YOUR INSTRUCTIONS = Given the records below, the lines starting at the line with "(388, 587) = (189, 661): white" and ending at the line with "(245, 194) = (288, 545): none -> green pencil" should be output exactly, both end lines kept and pictures left out.

STUDY MATERIAL =
◆ ◆ ◆ ◆ ◆

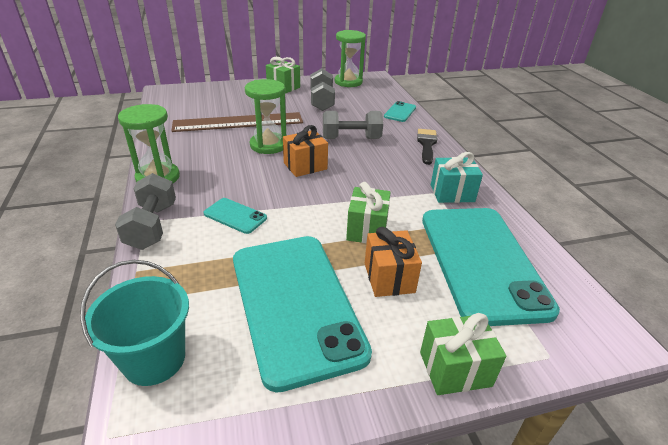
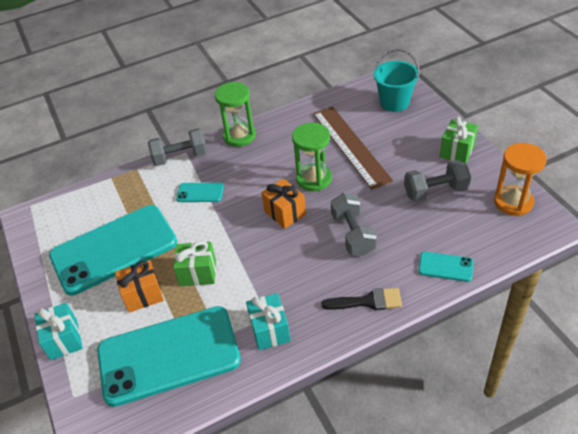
camera: 85 degrees right, 10 degrees up
(154, 359) = (72, 203): turquoise bucket -> turquoise bucket (394, 102)
(235, 216) = (200, 192): turquoise phone -> turquoise phone turned 75 degrees clockwise
(348, 82) = (513, 202): green hourglass -> orange hourglass
(455, 369) = (64, 339): green gift -> turquoise gift

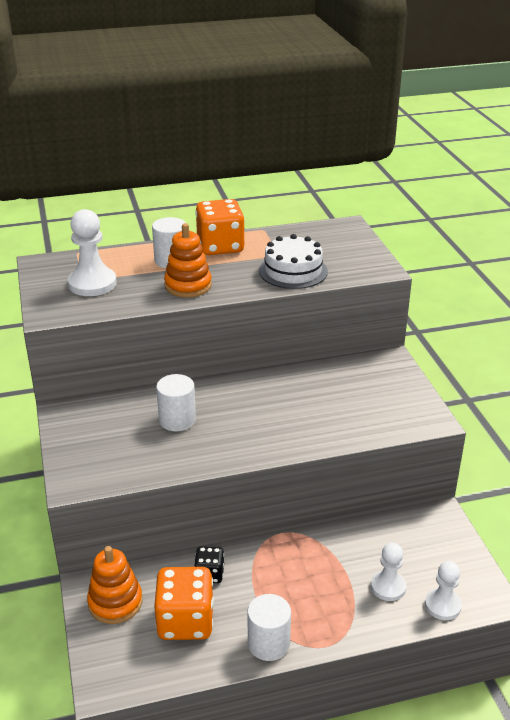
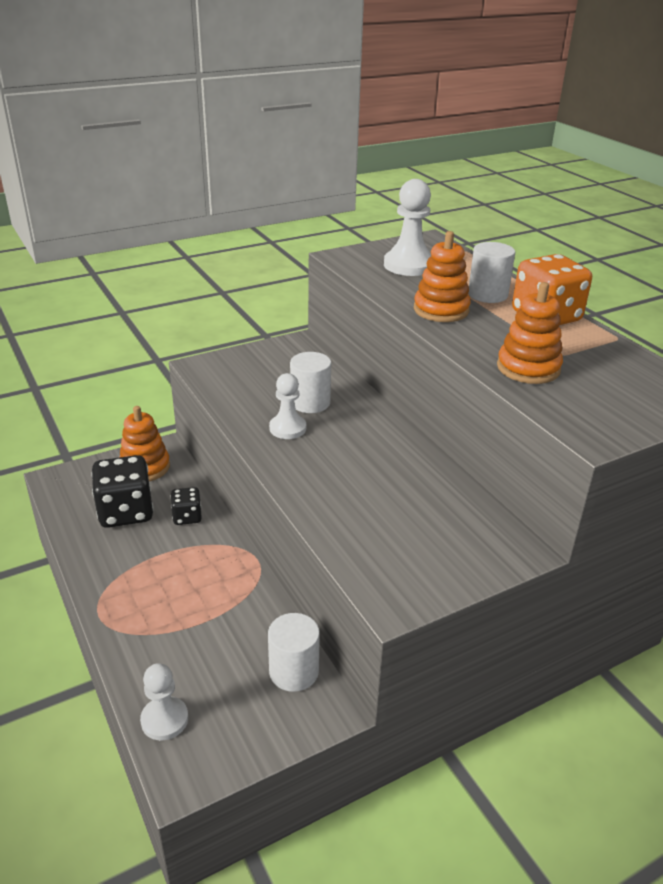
camera: 75 degrees right, 0 degrees up
(185, 621) = (126, 512): orange dice -> black dice
(268, 643) = (100, 571): white cylinder -> white cylinder (294, 671)
(293, 271) = (528, 368): white cake -> orange stacking toy
(388, 587) = (189, 661): white pawn -> white pawn (287, 428)

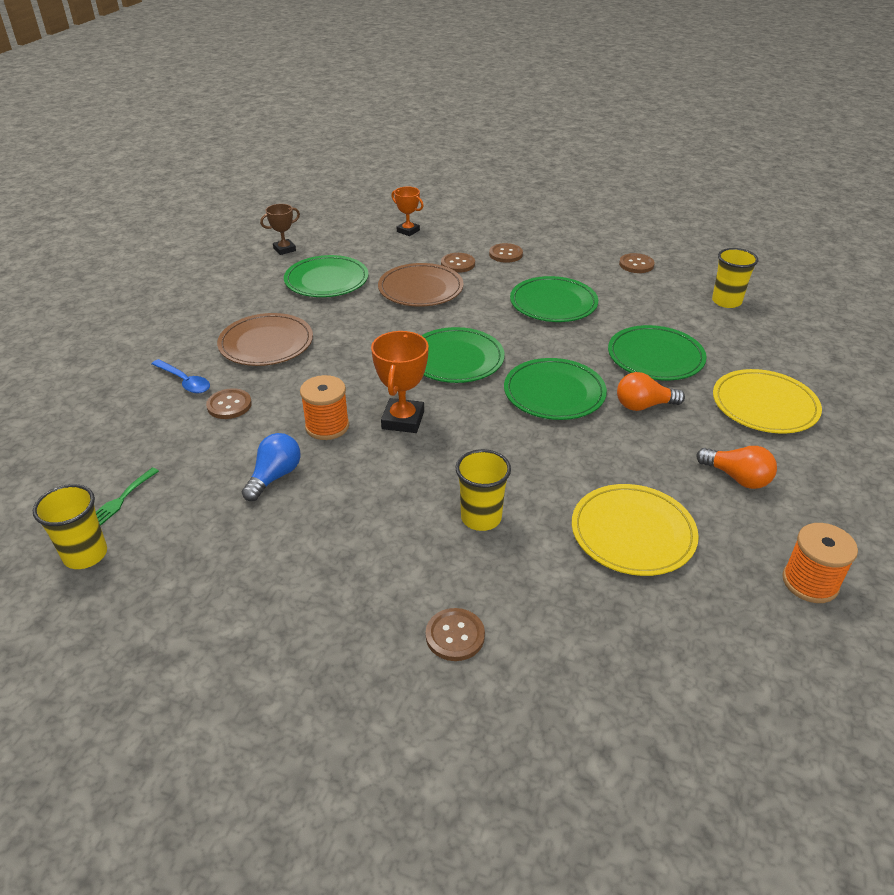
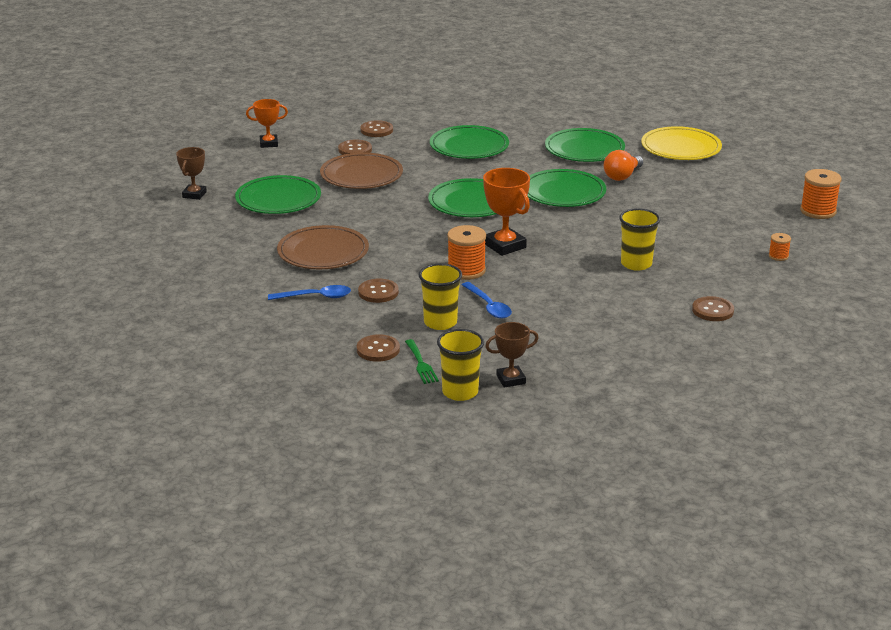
camera: 45 degrees left, 10 degrees down
(141, 573) = (511, 379): none -> brown trophy
(274, 476) = (489, 306): blue light bulb -> blue spoon
(633, 533) = (716, 232): yellow plate -> none
(636, 264) = (477, 102): brown button -> brown button (378, 350)
(654, 614) = (778, 256): none -> orange spool
(726, 301) = (570, 102): yellow cup -> yellow cup (440, 322)
(737, 478) = (722, 186): orange light bulb -> none

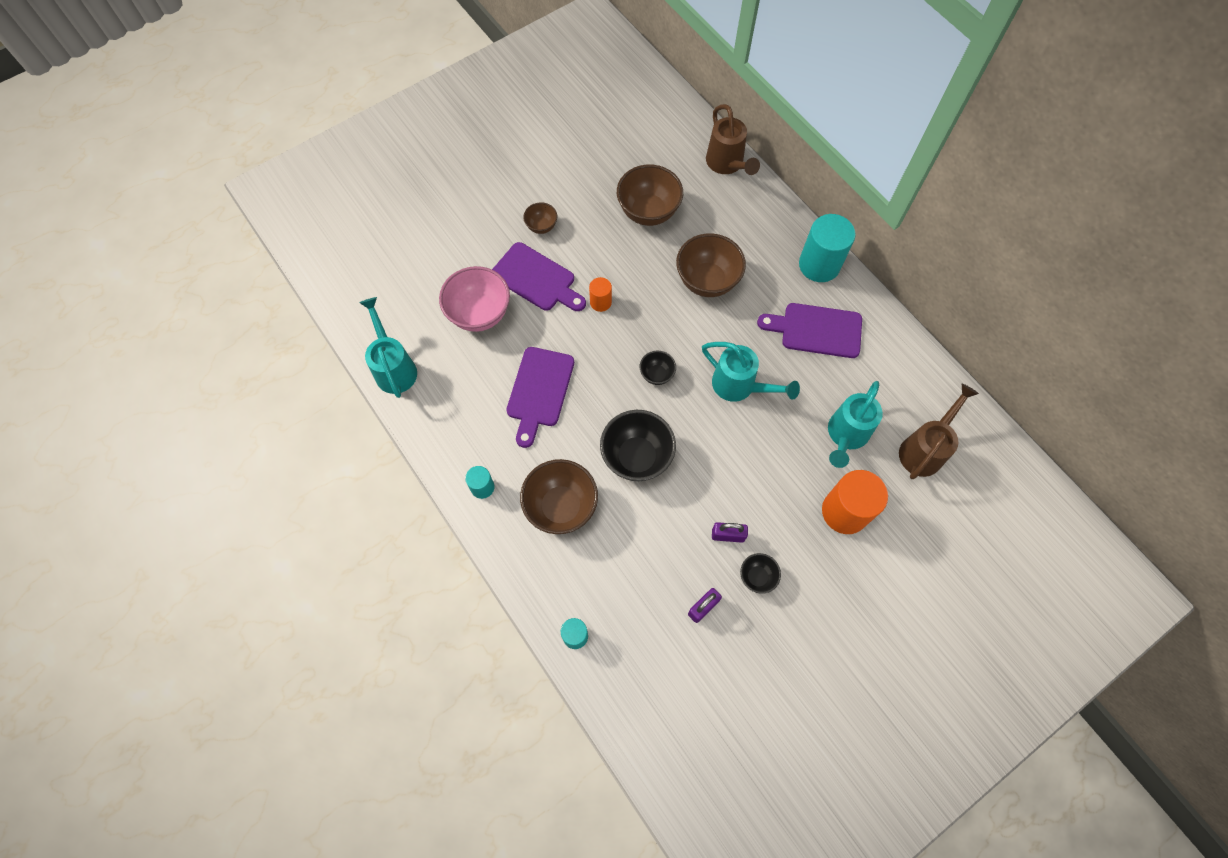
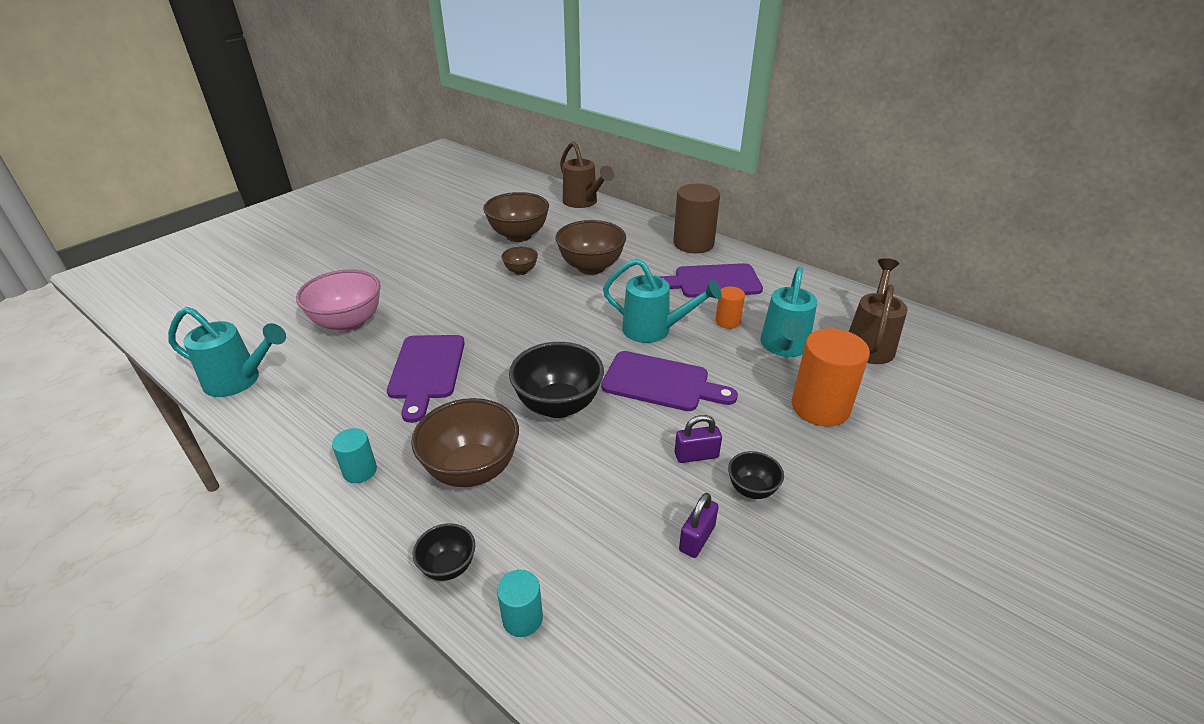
camera: 15 degrees left, 30 degrees down
(394, 367) = (239, 381): turquoise watering can -> turquoise watering can turned 135 degrees clockwise
(536, 279) = (411, 290): purple cutting board -> purple cutting board (661, 382)
(541, 226) = (412, 257): brown bowl -> brown bowl (521, 271)
(600, 302) = (484, 296): orange cylinder -> orange cylinder (727, 321)
(656, 374) = (561, 336): black bowl -> black bowl (448, 566)
(819, 265) = (693, 244): turquoise cylinder -> brown cylinder

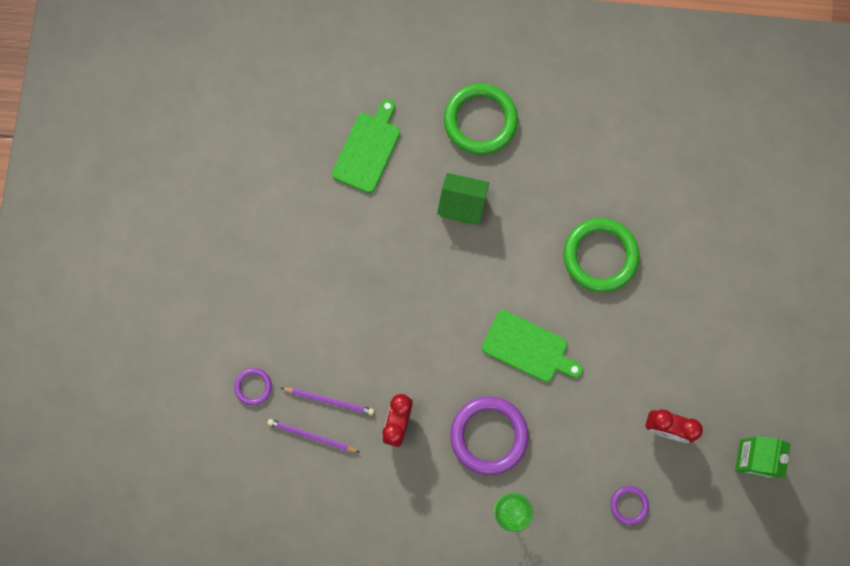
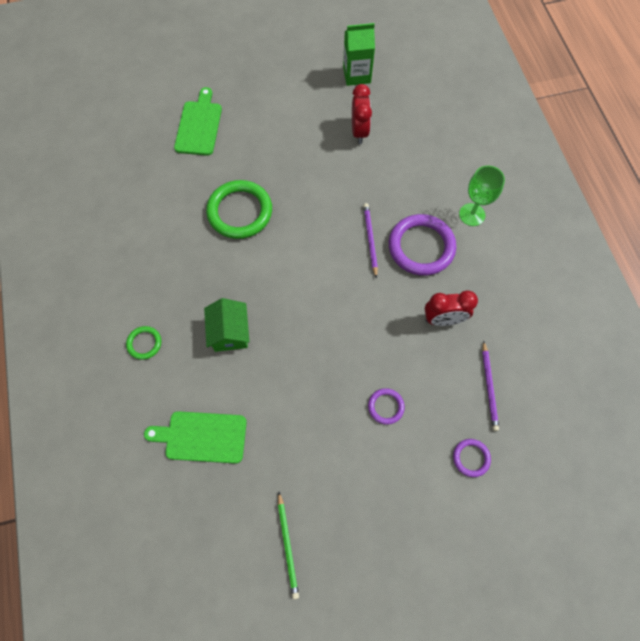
camera: 110 degrees left, 10 degrees down
(245, 194) = (288, 545): none -> green pencil
(329, 400) = (451, 383): purple pencil -> purple pencil (370, 239)
(480, 121) = (144, 343): green ring -> green ring, size x0.49
(528, 348) = (337, 240): green cutting board -> green cutting board (199, 125)
(629, 505) = (427, 138): purple ring -> purple ring (385, 406)

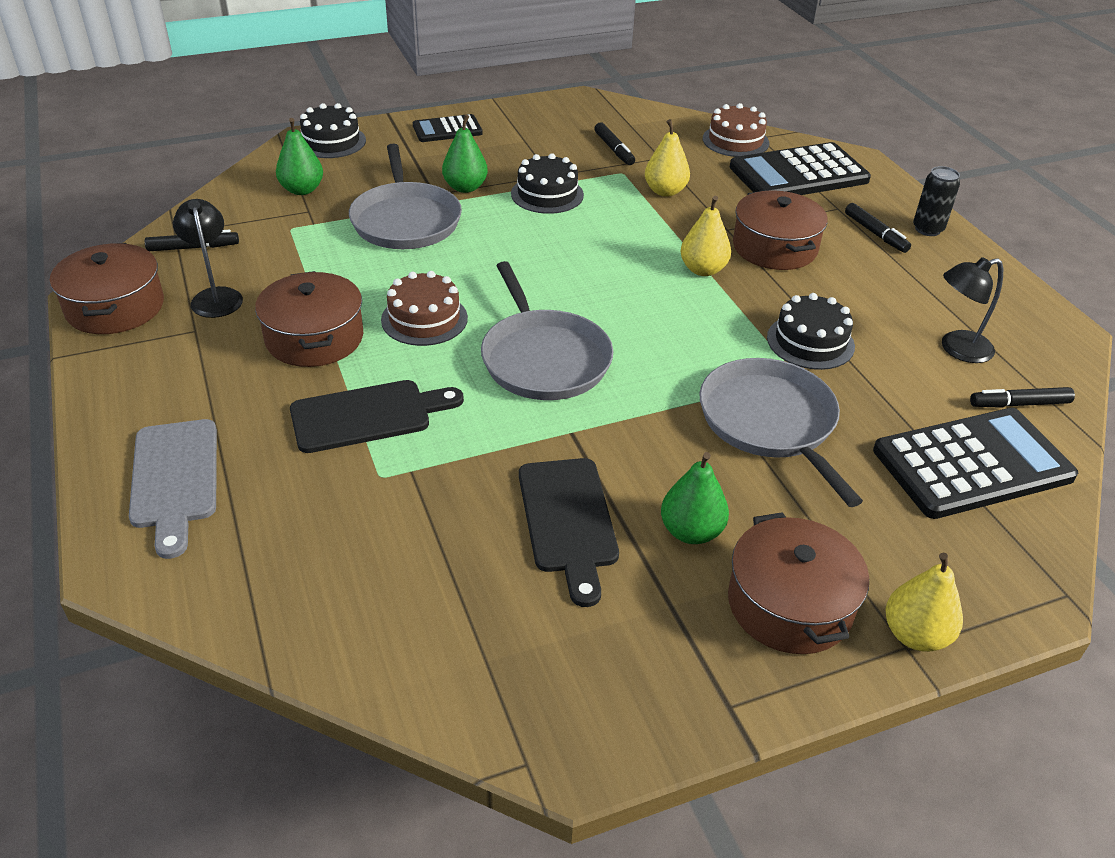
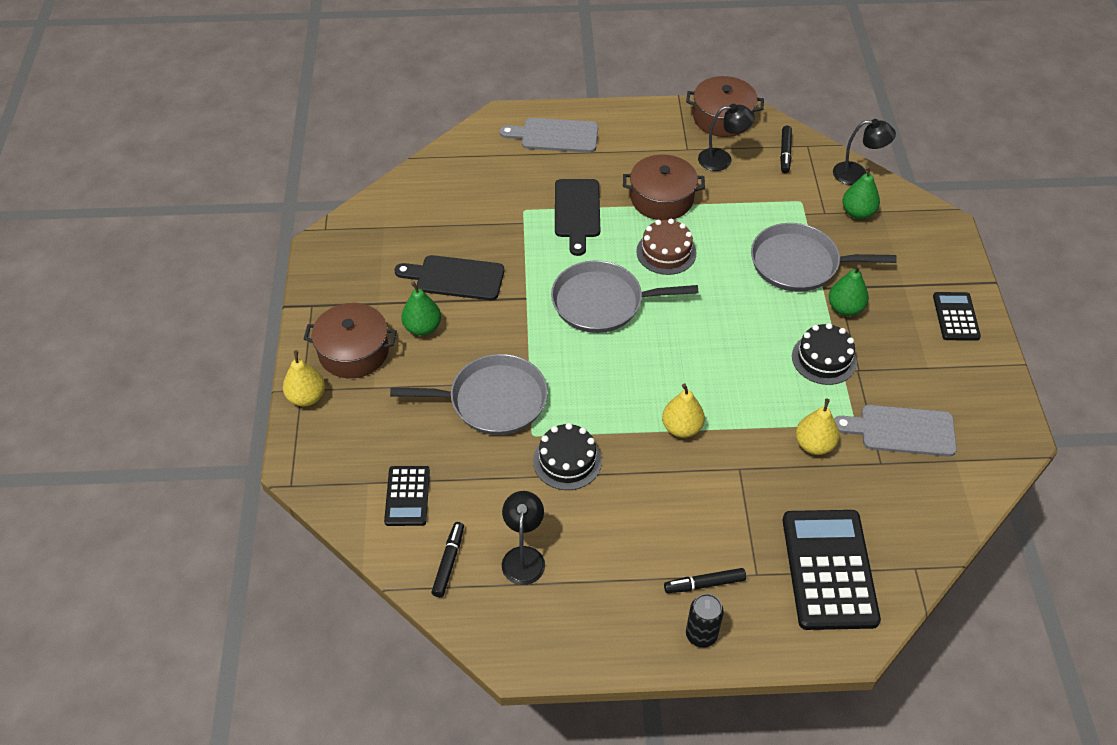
camera: 110 degrees right, 10 degrees up
(229, 194) = (857, 174): none -> black lamp
(331, 141) = (939, 238): black cake -> none
(614, 149) = (901, 430): black marker -> grey cutting board
(735, 141) = (908, 541): brown cake -> none
(774, 247) = (701, 492): brown pot -> none
(972, 464) = (407, 496): black calculator -> black calculator, size x0.55

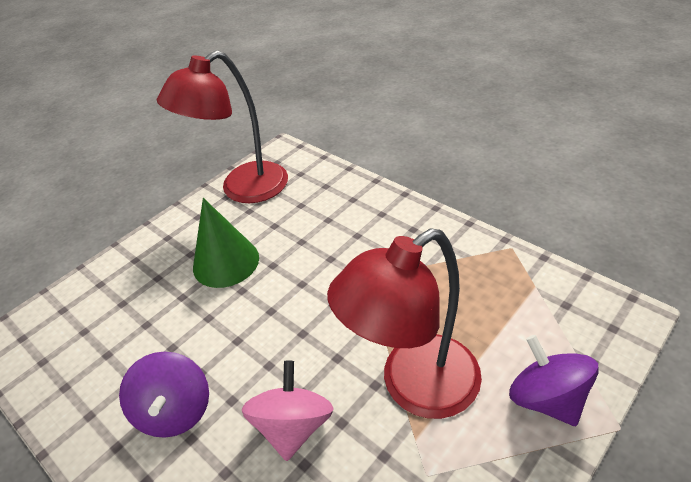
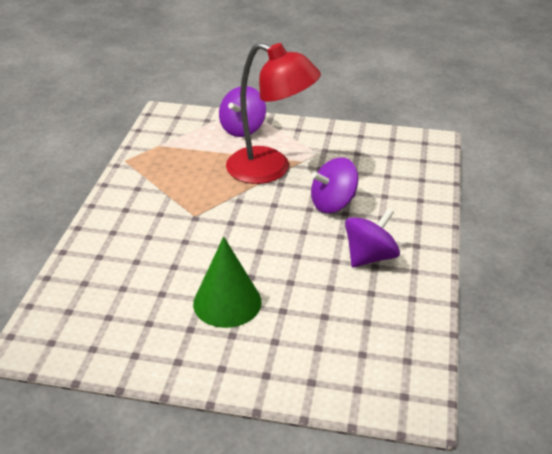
camera: 125 degrees left, 5 degrees down
(243, 189) = (116, 345): red lamp -> none
(293, 426) = (333, 203): pink spinning top -> purple spinning top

◆ ◆ ◆ ◆ ◆

SOLUTION TO THE PROBLEM =
(388, 587) = (189, 661): white pawn -> white pawn (287, 428)

camera: 45 degrees left, 10 degrees down
(141, 573) = (511, 379): none -> brown trophy
(274, 476) = (489, 306): blue light bulb -> blue spoon
(633, 533) = (716, 232): yellow plate -> none
(636, 264) = (477, 102): brown button -> brown button (378, 350)
(654, 614) = (778, 256): none -> orange spool
(726, 301) = (570, 102): yellow cup -> yellow cup (440, 322)
(737, 478) = (722, 186): orange light bulb -> none

camera: 15 degrees left, 30 degrees down
(394, 367) = (239, 381): turquoise watering can -> turquoise watering can turned 135 degrees clockwise
(536, 279) = (411, 290): purple cutting board -> purple cutting board (661, 382)
(541, 226) = (412, 257): brown bowl -> brown bowl (521, 271)
(600, 302) = (484, 296): orange cylinder -> orange cylinder (727, 321)
(656, 374) = (561, 336): black bowl -> black bowl (448, 566)
(819, 265) = (693, 244): turquoise cylinder -> brown cylinder

camera: 110 degrees left, 10 degrees down
(245, 194) = (288, 545): none -> green pencil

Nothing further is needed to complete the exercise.